- [Your goal]:
What you return must match the listing below line for line, minus its pictures.

- [Data supplied]:
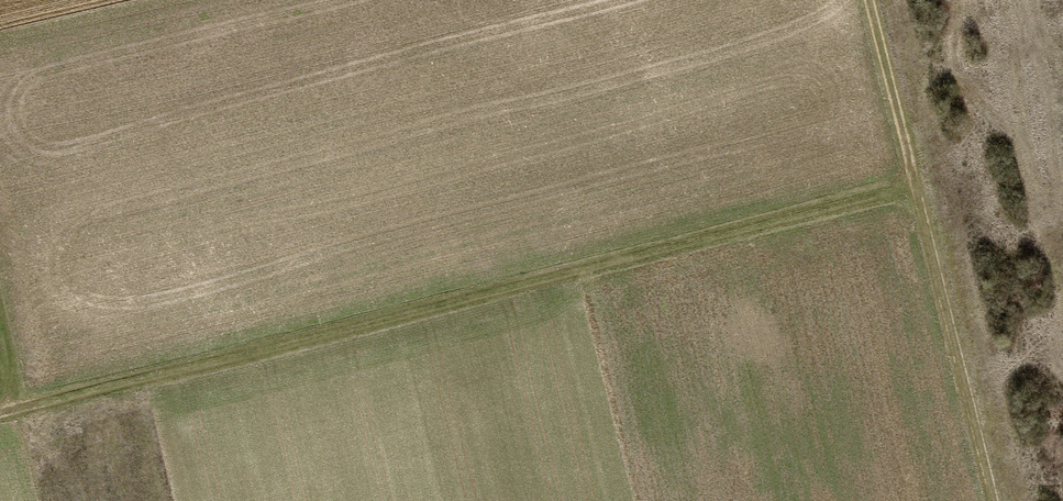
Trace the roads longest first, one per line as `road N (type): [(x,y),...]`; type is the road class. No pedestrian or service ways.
road 1 (track): [(22,408),(916,187)]
road 2 (track): [(916,187),(994,500)]
road 3 (track): [(916,187),(870,0)]

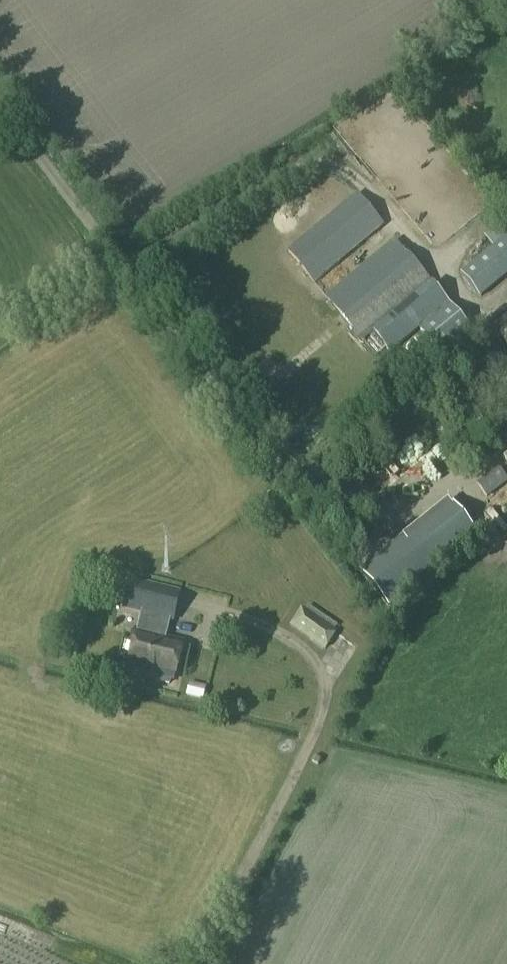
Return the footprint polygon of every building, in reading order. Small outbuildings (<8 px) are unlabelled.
[(356,194),(285,251),(314,286),(385,227),(356,194)] [(395,240),(323,299),(361,345),(432,285),(395,240)] [(463,277),(476,295),(506,271),(506,243),(506,242),(463,277)] [(449,306),(423,328),(445,354),(455,345),(459,349),(471,339),(468,335),(471,333),(449,306)] [(491,330),(506,348),(506,316),(491,330)] [(480,499),(495,490),(489,481),(475,490),(480,499)] [(451,504),(361,575),(390,611),(479,540),(451,504)] [(130,579),(124,607),(143,611),(139,630),(138,630),(128,672),(149,676),(147,683),(162,686),(164,680),(173,682),(182,639),(165,636),(170,617),(173,618),(176,603),(153,598),(156,585),(130,579)] [(302,608),(288,626),(328,654),(341,634),(302,608)] [(190,683),(186,696),(202,701),(205,688),(190,683)]
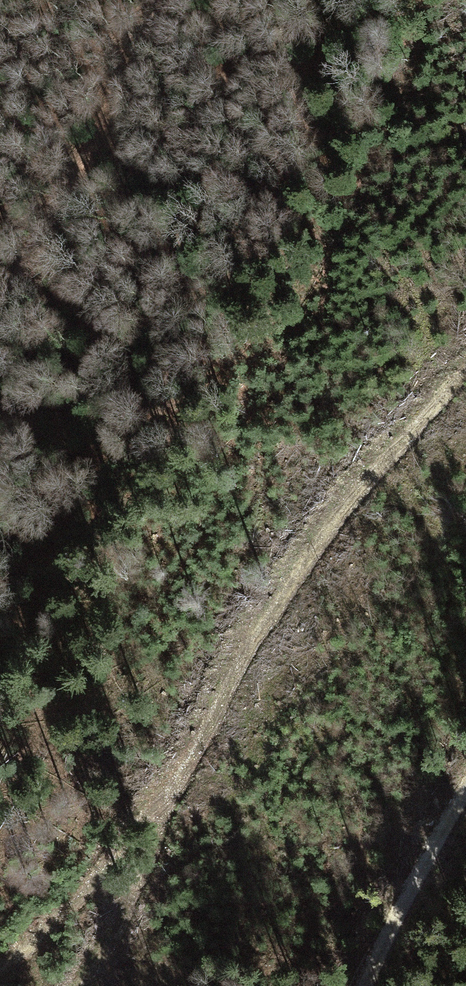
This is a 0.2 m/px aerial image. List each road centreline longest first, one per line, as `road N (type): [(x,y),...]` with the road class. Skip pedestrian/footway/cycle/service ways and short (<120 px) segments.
road 1 (track): [(0,984),(101,893),(184,796),(246,669),(330,541),(465,378)]
road 2 (track): [(173,0),(0,314)]
road 3 (track): [(371,985),(465,800)]

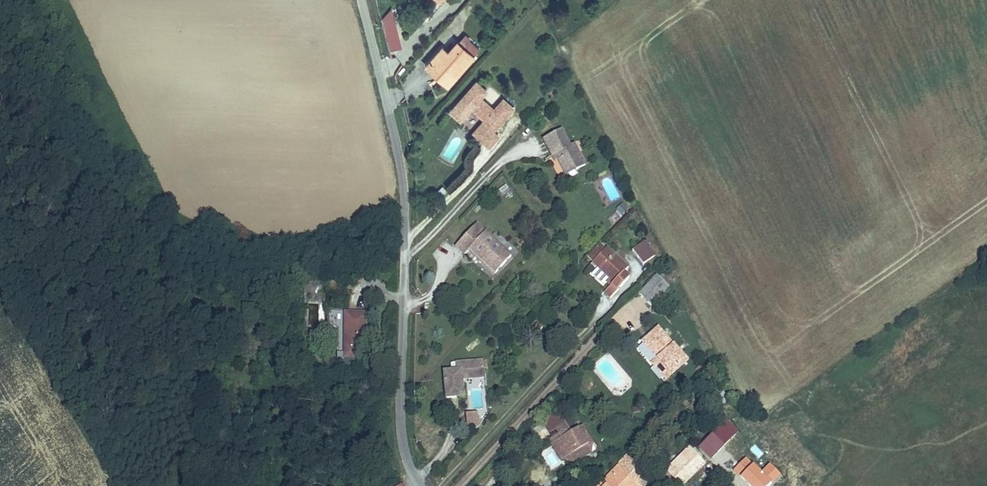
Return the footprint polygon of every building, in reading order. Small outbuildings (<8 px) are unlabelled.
[(381,14),(389,50),(402,48),(393,11),(381,14)] [(434,58),(430,62),(437,69),(464,40),(447,24),(438,34),(432,29),(419,43),(434,58)] [(414,48),(430,62),(434,58),(419,43),(414,48)] [(472,73),(445,102),(455,112),(467,99),(479,111),(468,123),(478,133),(487,123),(508,100),(498,91),(489,101),(476,89),(482,83),(472,73)] [(576,156),(578,158),(585,154),(573,133),(568,135),(559,118),(541,128),(549,144),(553,143),(557,149),(565,162),(576,156)] [(487,123),(478,133),(483,138),(493,128),(487,123)] [(553,143),(549,144),(554,152),(557,149),(553,143)] [(566,164),(578,158),(576,156),(565,162),(566,164)] [(623,203),(616,208),(621,215),(628,210),(623,203)] [(465,244),(491,266),(507,250),(472,216),(452,238),(461,248),(465,244)] [(622,245),(635,256),(645,245),(631,234),(622,245)] [(581,252),(586,256),(599,241),(594,237),(581,252)] [(599,241),(586,256),(605,274),(596,285),(603,290),(620,271),(616,265),(620,260),(599,241)] [(628,286),(639,295),(658,275),(647,265),(628,286)] [(318,325),(318,303),(308,303),(308,325),(318,325)] [(362,355),(362,307),(335,308),(335,356),(362,355)] [(642,356),(657,369),(678,347),(647,318),(633,331),(650,347),(642,356)] [(440,393),(455,392),(453,376),(474,374),(472,357),(445,360),(446,365),(437,367),(440,393)] [(480,413),(466,412),(465,427),(479,428),(480,413)] [(717,412),(695,437),(717,457),(748,485),(752,485),(773,463),(717,412)] [(561,454),(581,440),(571,425),(570,423),(563,427),(551,435),(561,454)] [(571,425),(581,440),(585,438),(575,423),(571,425)] [(585,445),(581,440),(561,454),(551,435),(563,427),(562,426),(542,439),(555,457),(567,457),(585,445)] [(684,438),(662,461),(679,475),(699,453),(684,438)] [(620,445),(595,472),(597,474),(599,475),(616,457),(633,473),(641,465),(620,445)] [(633,473),(616,457),(599,475),(589,485),(621,485),(633,473)] [(712,463),(736,485),(748,485),(717,457),(712,463)] [(641,480),(633,473),(621,485),(636,485),(641,480)] [(597,474),(586,485),(589,485),(599,475),(597,474)]
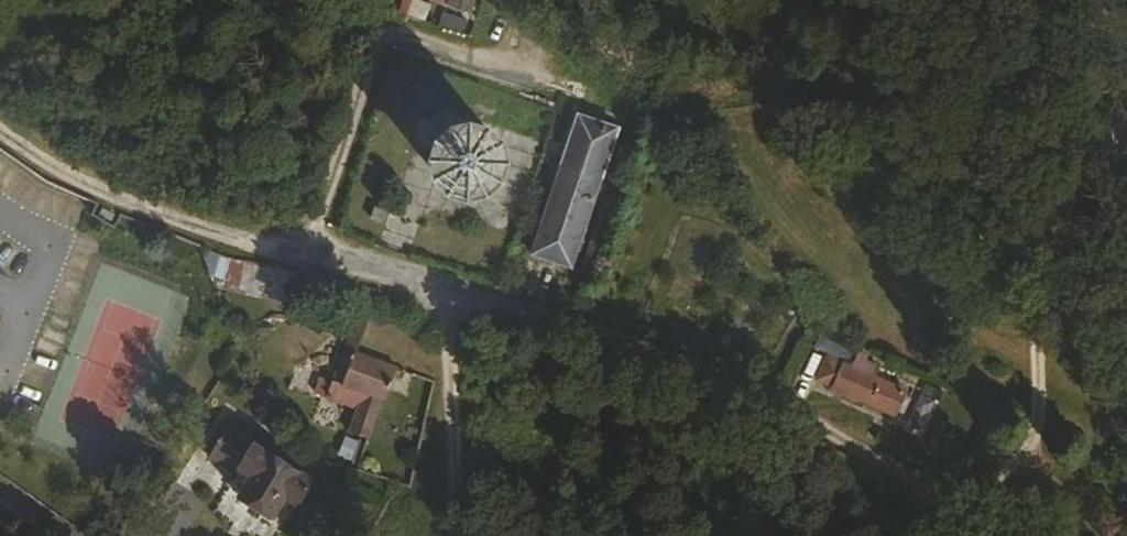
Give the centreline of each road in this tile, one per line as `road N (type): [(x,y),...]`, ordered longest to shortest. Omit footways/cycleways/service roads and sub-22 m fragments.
road 1 (track): [(0,132),(193,226),(386,272),(580,331),(931,473),(1021,477),(1090,535)]
road 2 (track): [(1021,477),(1064,199),(1126,115)]
road 3 (track): [(312,254),(379,46),(414,38),(536,75)]
road 4 (track): [(460,535),(453,293)]

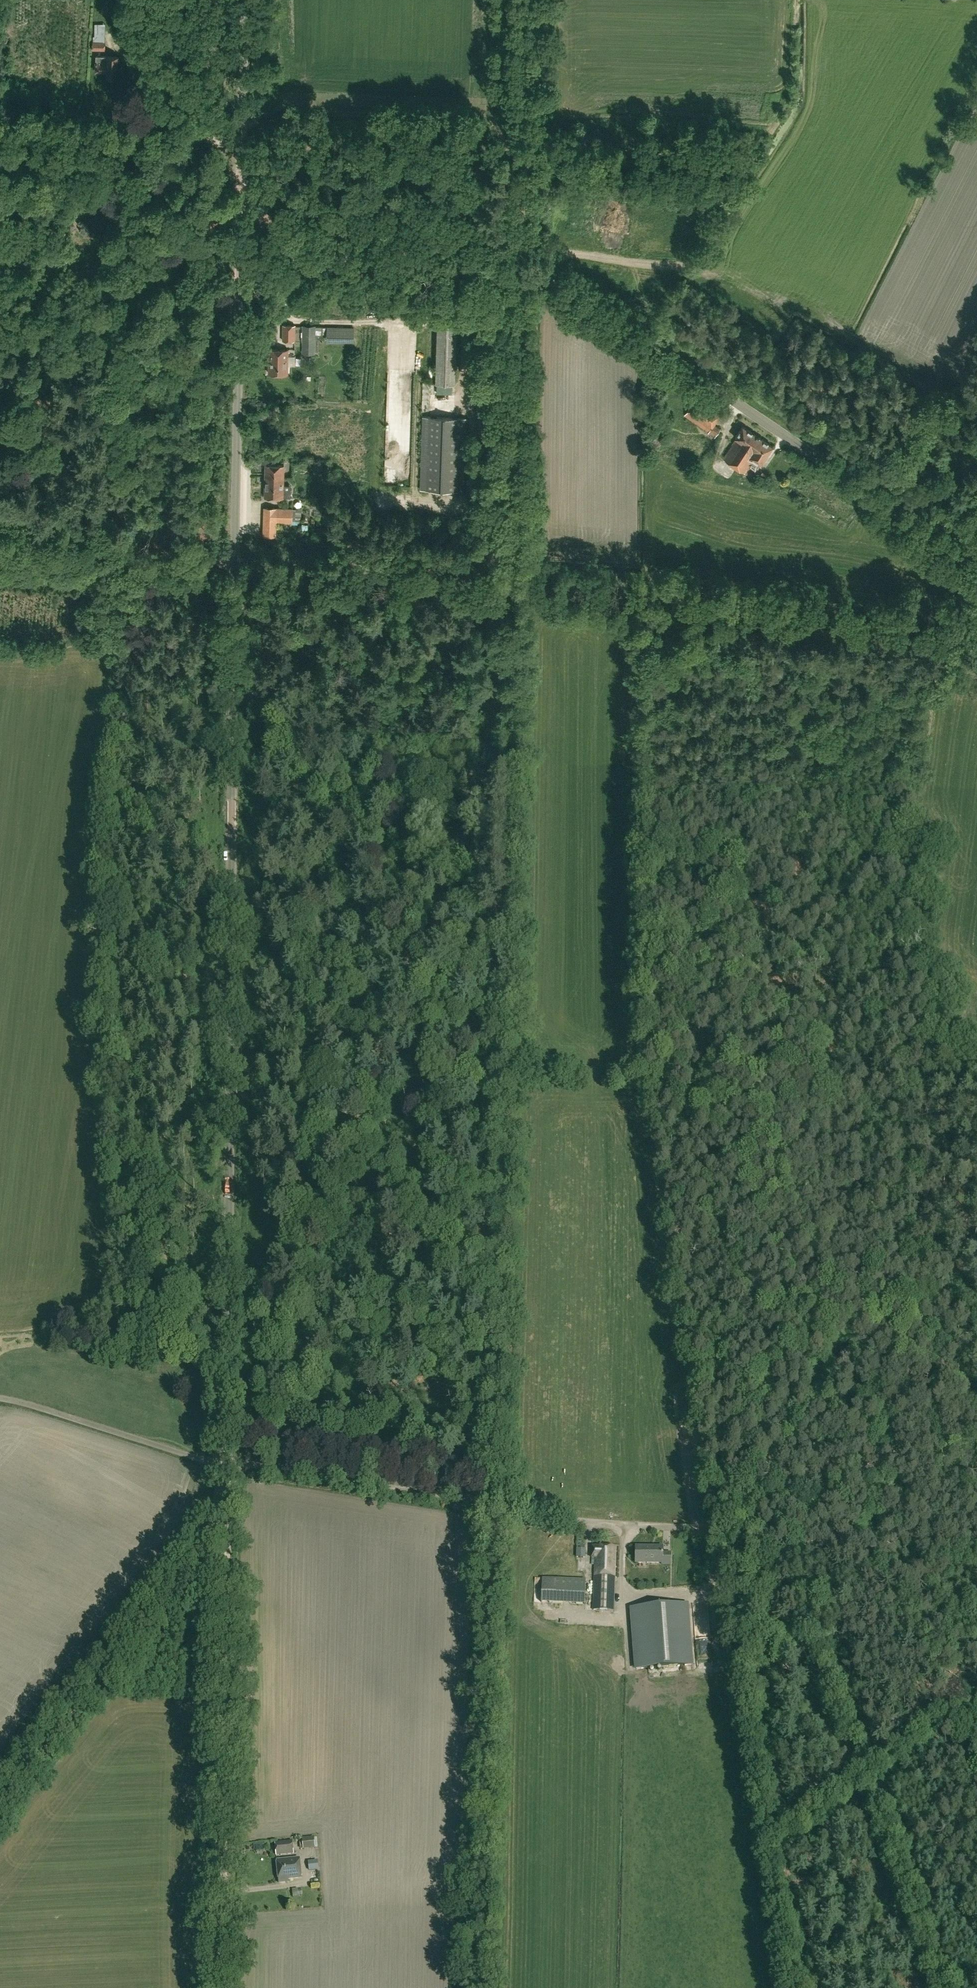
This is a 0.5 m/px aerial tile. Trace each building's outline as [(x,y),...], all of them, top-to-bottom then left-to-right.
[(106,23),(94,23),(93,42),(92,49),(105,50),(105,42),(106,23)] [(108,71),(108,76),(117,77),(118,57),(97,56),(96,71),(108,71)] [(420,489),(464,490),(466,417),(454,417),(457,322),(438,321),(436,382),(422,381),(420,489)] [(282,341),(294,341),(295,325),(283,325),(282,341)] [(314,353),(315,327),(303,327),(303,352),(314,353)] [(335,338),(336,350),(360,349),(359,337),(335,338)] [(269,374),(288,374),(288,350),(268,349),(268,360),(269,361),(269,374)] [(319,371),(318,353),(308,354),(310,372),(319,371)] [(696,397),(685,416),(716,435),(720,428),(714,424),(721,412),(696,397)] [(773,445),(755,433),(743,425),(735,436),(737,437),(723,457),(745,472),(753,458),(760,463),(773,445)] [(284,485),(284,476),(284,466),(266,465),(265,497),(283,498),(283,497),(290,497),(290,485),(284,485)] [(276,520),(292,521),(293,508),(264,508),(263,534),(275,534),(276,520)] [(302,528),(279,529),(280,552),(288,551),(288,539),(303,538),(302,528)] [(473,1226),(478,1238),(488,1234),(483,1222),(473,1226)] [(374,1424),(368,1427),(373,1438),(379,1435),(374,1424)] [(614,1611),(616,1547),(592,1546),(592,1558),(595,1558),(593,1610),(614,1611)] [(637,1546),(637,1564),(672,1565),(672,1553),(664,1553),(664,1547),(637,1546)] [(577,1557),(586,1557),(586,1548),(577,1548),(577,1557)] [(589,1608),(589,1591),(545,1592),(545,1608),(589,1608)] [(632,1608),(637,1669),(691,1665),(687,1604),(632,1608)] [(668,1677),(657,1678),(657,1688),(669,1687),(668,1677)] [(302,1840),(303,1845),(303,1849),(315,1848),(314,1839),(302,1840)] [(276,1856),(294,1855),(294,1841),(275,1841),(276,1856)] [(302,1877),(301,1858),(278,1860),(280,1882),(289,1881),(289,1879),(302,1877)] [(309,1871),(317,1871),(316,1860),(308,1861),(309,1871)]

- [Response below]:
Trace the roads longest first, one per line as `road N (type): [(x,y),...]`; type is the road class. No pedestrian or service ways.
road 1 (track): [(22,408),(916,187)]
road 2 (track): [(916,187),(994,500)]
road 3 (track): [(916,187),(870,0)]

Return the footprint polygon of every building, in reading order. Small outbuildings (<8 px) are unlabelled.
[(356,194),(285,251),(314,286),(385,227),(356,194)] [(395,240),(323,299),(361,345),(432,285),(395,240)] [(463,277),(476,295),(506,271),(506,243),(506,242),(463,277)] [(449,306),(423,328),(445,354),(455,345),(459,349),(471,339),(468,335),(471,333),(449,306)] [(491,330),(506,348),(506,316),(491,330)] [(480,499),(495,490),(489,481),(475,490),(480,499)] [(451,504),(361,575),(390,611),(479,540),(451,504)] [(130,579),(124,607),(143,611),(139,630),(138,630),(128,672),(149,676),(147,683),(162,686),(164,680),(173,682),(182,639),(165,636),(170,617),(173,618),(176,603),(153,598),(156,585),(130,579)] [(302,608),(288,626),(328,654),(341,634),(302,608)] [(190,683),(186,696),(202,701),(205,688),(190,683)]
This is a 0.2 m/px aerial image. List each road centreline longest first, one per line, as `road N (type): [(x,y),...]` with the road class. Skip pedestrian/footway/cycle/service ways and short (<120 px) segments.
road 1 (track): [(0,984),(101,893),(184,796),(246,669),(330,541),(465,378)]
road 2 (track): [(173,0),(0,314)]
road 3 (track): [(371,985),(465,800)]

Return the footprint polygon of every building, in reading order. Small outbuildings (<8 px) are unlabelled.
[(381,14),(389,50),(402,48),(393,11),(381,14)] [(434,58),(430,62),(437,69),(464,40),(447,24),(438,34),(432,29),(419,43),(434,58)] [(414,48),(430,62),(434,58),(419,43),(414,48)] [(472,73),(445,102),(455,112),(467,99),(479,111),(468,123),(478,133),(487,123),(508,100),(498,91),(489,101),(476,89),(482,83),(472,73)] [(576,156),(578,158),(585,154),(573,133),(568,135),(559,118),(541,128),(549,144),(553,143),(557,149),(565,162),(576,156)] [(487,123),(478,133),(483,138),(493,128),(487,123)] [(553,143),(549,144),(554,152),(557,149),(553,143)] [(566,164),(578,158),(576,156),(565,162),(566,164)] [(623,203),(616,208),(621,215),(628,210),(623,203)] [(465,244),(491,266),(507,250),(472,216),(452,238),(461,248),(465,244)] [(622,245),(635,256),(645,245),(631,234),(622,245)] [(581,252),(586,256),(599,241),(594,237),(581,252)] [(599,241),(586,256),(605,274),(596,285),(603,290),(620,271),(616,265),(620,260),(599,241)] [(628,286),(639,295),(658,275),(647,265),(628,286)] [(318,325),(318,303),(308,303),(308,325),(318,325)] [(362,355),(362,307),(335,308),(335,356),(362,355)] [(642,356),(657,369),(678,347),(647,318),(633,331),(650,347),(642,356)] [(440,393),(455,392),(453,376),(474,374),(472,357),(445,360),(446,365),(437,367),(440,393)] [(480,413),(466,412),(465,427),(479,428),(480,413)] [(717,412),(695,437),(717,457),(748,485),(752,485),(773,463),(717,412)] [(561,454),(581,440),(571,425),(570,423),(563,427),(551,435),(561,454)] [(571,425),(581,440),(585,438),(575,423),(571,425)] [(585,445),(581,440),(561,454),(551,435),(563,427),(562,426),(542,439),(555,457),(567,457),(585,445)] [(684,438),(662,461),(679,475),(699,453),(684,438)] [(620,445),(595,472),(597,474),(599,475),(616,457),(633,473),(641,465),(620,445)] [(633,473),(616,457),(599,475),(589,485),(621,485),(633,473)] [(712,463),(736,485),(748,485),(717,457),(712,463)] [(641,480),(633,473),(621,485),(636,485),(641,480)] [(597,474),(586,485),(589,485),(599,475),(597,474)]
Give the centreline of each road in this tile, one per line as `road N (type): [(x,y),...]`, ordered longest to shortest. Omit footways/cycleways/service roads and sub-22 m fragments.
road 1 (track): [(0,132),(193,226),(386,272),(580,331),(931,473),(1021,477),(1090,535)]
road 2 (track): [(1021,477),(1064,199),(1126,115)]
road 3 (track): [(312,254),(379,46),(414,38),(536,75)]
road 4 (track): [(460,535),(453,293)]

This is a 0.5 m/px aerial tile. Trace each building's outline as [(x,y),...], all of them, top-to-bottom then left-to-right.
[(106,23),(94,23),(93,42),(92,49),(105,50),(105,42),(106,23)] [(108,71),(108,76),(117,77),(118,57),(97,56),(96,71),(108,71)] [(420,489),(464,490),(466,417),(454,417),(457,322),(438,321),(436,382),(422,381),(420,489)] [(282,341),(294,341),(295,325),(283,325),(282,341)] [(314,353),(315,327),(303,327),(303,352),(314,353)] [(335,338),(336,350),(360,349),(359,337),(335,338)] [(269,374),(288,374),(288,350),(268,349),(268,360),(269,361),(269,374)] [(319,371),(318,353),(308,354),(310,372),(319,371)] [(696,397),(685,416),(716,435),(720,428),(714,424),(721,412),(696,397)] [(773,445),(755,433),(743,425),(735,436),(737,437),(723,457),(745,472),(753,458),(760,463),(773,445)] [(284,485),(284,476),(284,466),(266,465),(265,497),(283,498),(283,497),(290,497),(290,485),(284,485)] [(276,520),(292,521),(293,508),(264,508),(263,534),(275,534),(276,520)] [(302,528),(279,529),(280,552),(288,551),(288,539),(303,538),(302,528)] [(473,1226),(478,1238),(488,1234),(483,1222),(473,1226)] [(374,1424),(368,1427),(373,1438),(379,1435),(374,1424)] [(614,1611),(616,1547),(592,1546),(592,1558),(595,1558),(593,1610),(614,1611)] [(637,1546),(637,1564),(672,1565),(672,1553),(664,1553),(664,1547),(637,1546)] [(577,1557),(586,1557),(586,1548),(577,1548),(577,1557)] [(589,1608),(589,1591),(545,1592),(545,1608),(589,1608)] [(632,1608),(637,1669),(691,1665),(687,1604),(632,1608)] [(668,1677),(657,1678),(657,1688),(669,1687),(668,1677)] [(302,1840),(303,1845),(303,1849),(315,1848),(314,1839),(302,1840)] [(276,1856),(294,1855),(294,1841),(275,1841),(276,1856)] [(302,1877),(301,1858),(278,1860),(280,1882),(289,1881),(289,1879),(302,1877)] [(309,1871),(317,1871),(316,1860),(308,1861),(309,1871)]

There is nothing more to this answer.